• _SHORT EXERCISE_
Rewrite every line of the records below as a numbered list, skipping any blank lines.
==== ITEMS ====
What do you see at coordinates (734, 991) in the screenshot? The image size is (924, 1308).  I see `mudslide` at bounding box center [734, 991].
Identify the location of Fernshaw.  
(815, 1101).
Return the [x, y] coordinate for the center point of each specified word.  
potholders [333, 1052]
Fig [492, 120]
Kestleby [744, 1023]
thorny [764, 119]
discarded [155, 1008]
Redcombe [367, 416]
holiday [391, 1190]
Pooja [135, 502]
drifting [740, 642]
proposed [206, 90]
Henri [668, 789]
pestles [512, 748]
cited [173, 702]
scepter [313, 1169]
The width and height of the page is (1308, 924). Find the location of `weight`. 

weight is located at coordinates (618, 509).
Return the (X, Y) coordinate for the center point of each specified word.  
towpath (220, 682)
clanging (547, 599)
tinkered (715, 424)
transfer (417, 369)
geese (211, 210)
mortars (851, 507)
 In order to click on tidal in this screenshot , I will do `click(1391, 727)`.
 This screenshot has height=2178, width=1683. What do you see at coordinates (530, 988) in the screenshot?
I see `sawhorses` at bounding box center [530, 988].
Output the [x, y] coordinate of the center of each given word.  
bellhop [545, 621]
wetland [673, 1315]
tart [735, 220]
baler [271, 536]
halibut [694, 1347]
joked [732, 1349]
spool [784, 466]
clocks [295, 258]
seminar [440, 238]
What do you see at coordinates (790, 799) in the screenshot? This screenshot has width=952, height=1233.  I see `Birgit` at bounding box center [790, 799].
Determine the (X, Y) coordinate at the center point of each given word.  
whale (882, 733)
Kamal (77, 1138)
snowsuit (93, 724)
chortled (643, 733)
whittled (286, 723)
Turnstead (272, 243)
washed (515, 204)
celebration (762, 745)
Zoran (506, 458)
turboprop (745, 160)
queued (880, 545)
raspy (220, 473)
====
• _THE ANSWER_
1. What do you see at coordinates (734, 991) in the screenshot? The image size is (924, 1308).  I see `mudslide` at bounding box center [734, 991].
2. Identify the location of Fernshaw.  
3. (815, 1101).
4. Return the [x, y] coordinate for the center point of each specified word.  
5. potholders [333, 1052]
6. Fig [492, 120]
7. Kestleby [744, 1023]
8. thorny [764, 119]
9. discarded [155, 1008]
10. Redcombe [367, 416]
11. holiday [391, 1190]
12. Pooja [135, 502]
13. drifting [740, 642]
14. proposed [206, 90]
15. Henri [668, 789]
16. pestles [512, 748]
17. cited [173, 702]
18. scepter [313, 1169]
19. The width and height of the page is (1308, 924). Find the location of `weight`. 
20. weight is located at coordinates (618, 509).
21. Return the (X, Y) coordinate for the center point of each specified word.  
22. towpath (220, 682)
23. clanging (547, 599)
24. tinkered (715, 424)
25. transfer (417, 369)
26. geese (211, 210)
27. mortars (851, 507)
28.  In order to click on tidal in this screenshot , I will do `click(1391, 727)`.
29.  This screenshot has height=2178, width=1683. What do you see at coordinates (530, 988) in the screenshot?
30. I see `sawhorses` at bounding box center [530, 988].
31. Output the [x, y] coordinate of the center of each given word.  
32. bellhop [545, 621]
33. wetland [673, 1315]
34. tart [735, 220]
35. baler [271, 536]
36. halibut [694, 1347]
37. joked [732, 1349]
38. spool [784, 466]
39. clocks [295, 258]
40. seminar [440, 238]
41. What do you see at coordinates (790, 799) in the screenshot? This screenshot has width=952, height=1233.  I see `Birgit` at bounding box center [790, 799].
42. Determine the (X, Y) coordinate at the center point of each given word.  
43. whale (882, 733)
44. Kamal (77, 1138)
45. snowsuit (93, 724)
46. chortled (643, 733)
47. whittled (286, 723)
48. Turnstead (272, 243)
49. washed (515, 204)
50. celebration (762, 745)
51. Zoran (506, 458)
52. turboprop (745, 160)
53. queued (880, 545)
54. raspy (220, 473)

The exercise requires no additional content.